### WHAT IS EXPECTED
The output should consist solely of the lines running from the one that contains "(647, 660) = (558, 474): brown" through the end of the records below, copied exactly.

(Object correspondence data)
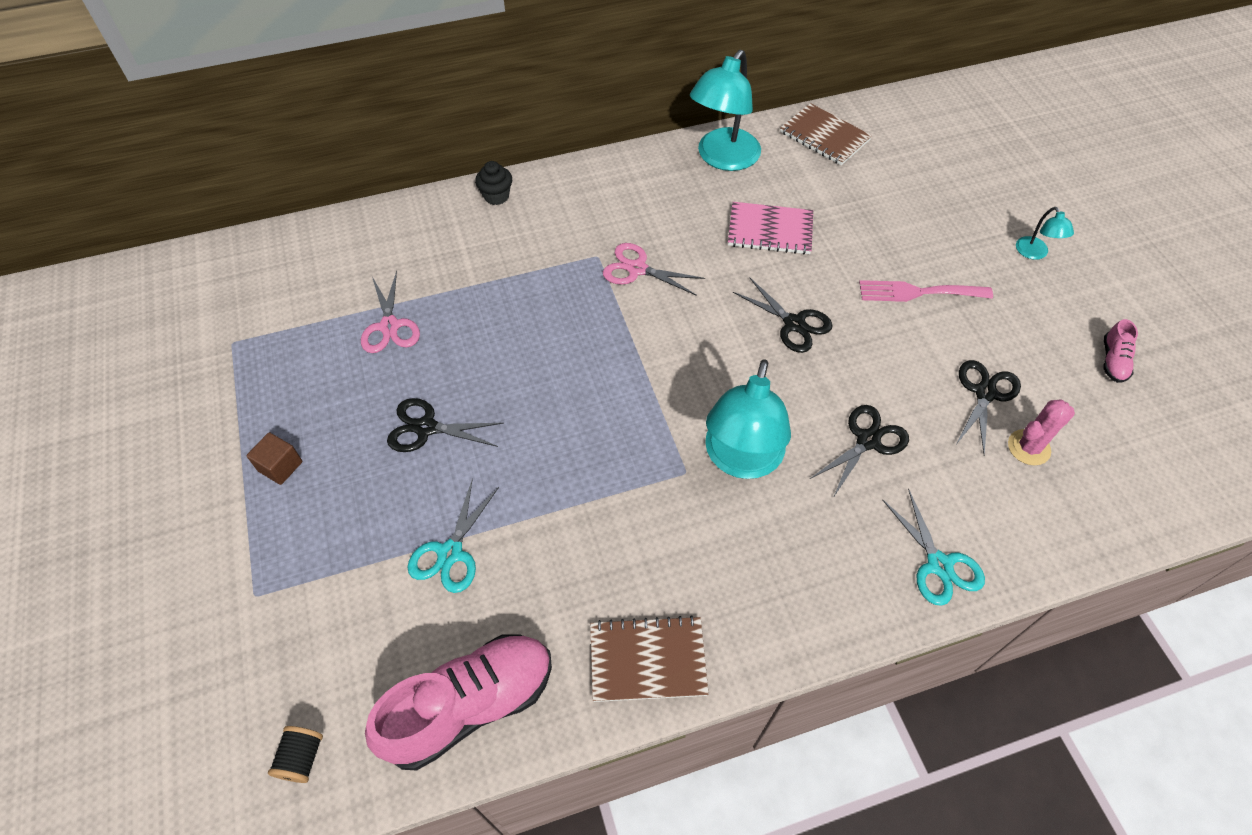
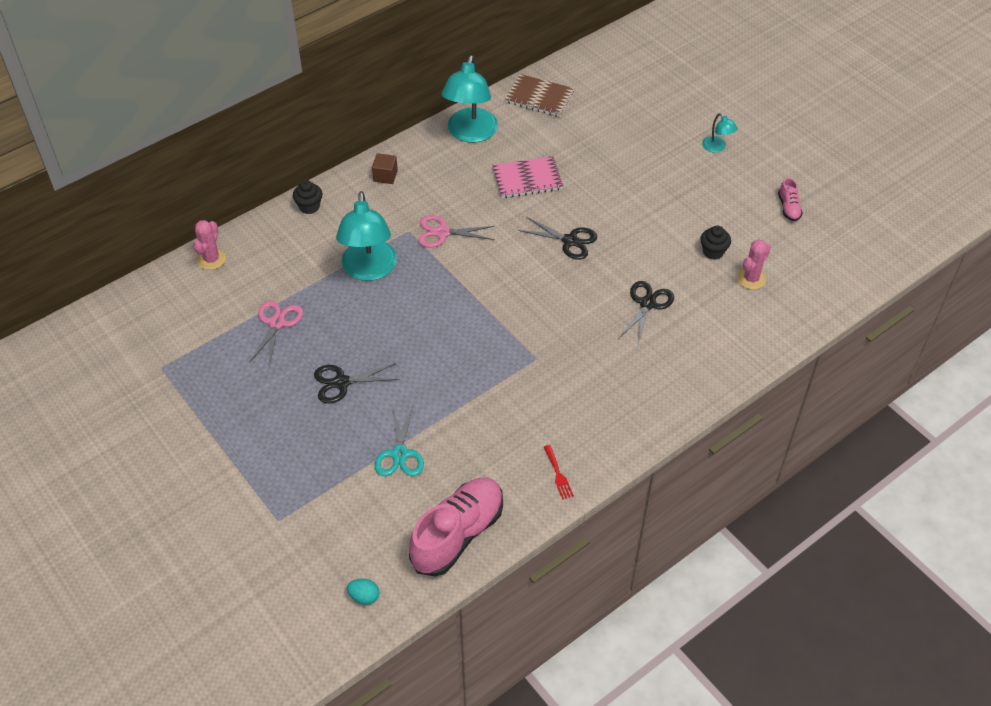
camera: 20 degrees left, 5 degrees down
(280, 466) = (249, 438): brown cube -> brown cube (385, 176)
(302, 758) = (364, 597): black spool -> turquoise egg
(357, 228) = (211, 259): none -> pink cactus
(389, 326) = (277, 323): pink scissors -> pink scissors turned 135 degrees counterclockwise
(647, 660) = (558, 474): brown notebook -> red fork
(741, 460) = (569, 340): turquoise lamp -> turquoise lamp (369, 270)
(917, 292) = (647, 196): pink fork -> none
(939, 565) = (717, 366): turquoise scissors -> none
(985, 393) = (713, 252): black scissors -> black cupcake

### ANSWER FOR THIS EXERCISE
(647, 660) = (558, 474): brown notebook -> red fork
(741, 460) = (569, 340): turquoise lamp -> turquoise lamp (369, 270)
(917, 292) = (647, 196): pink fork -> none
(939, 565) = (717, 366): turquoise scissors -> none
(985, 393) = (713, 252): black scissors -> black cupcake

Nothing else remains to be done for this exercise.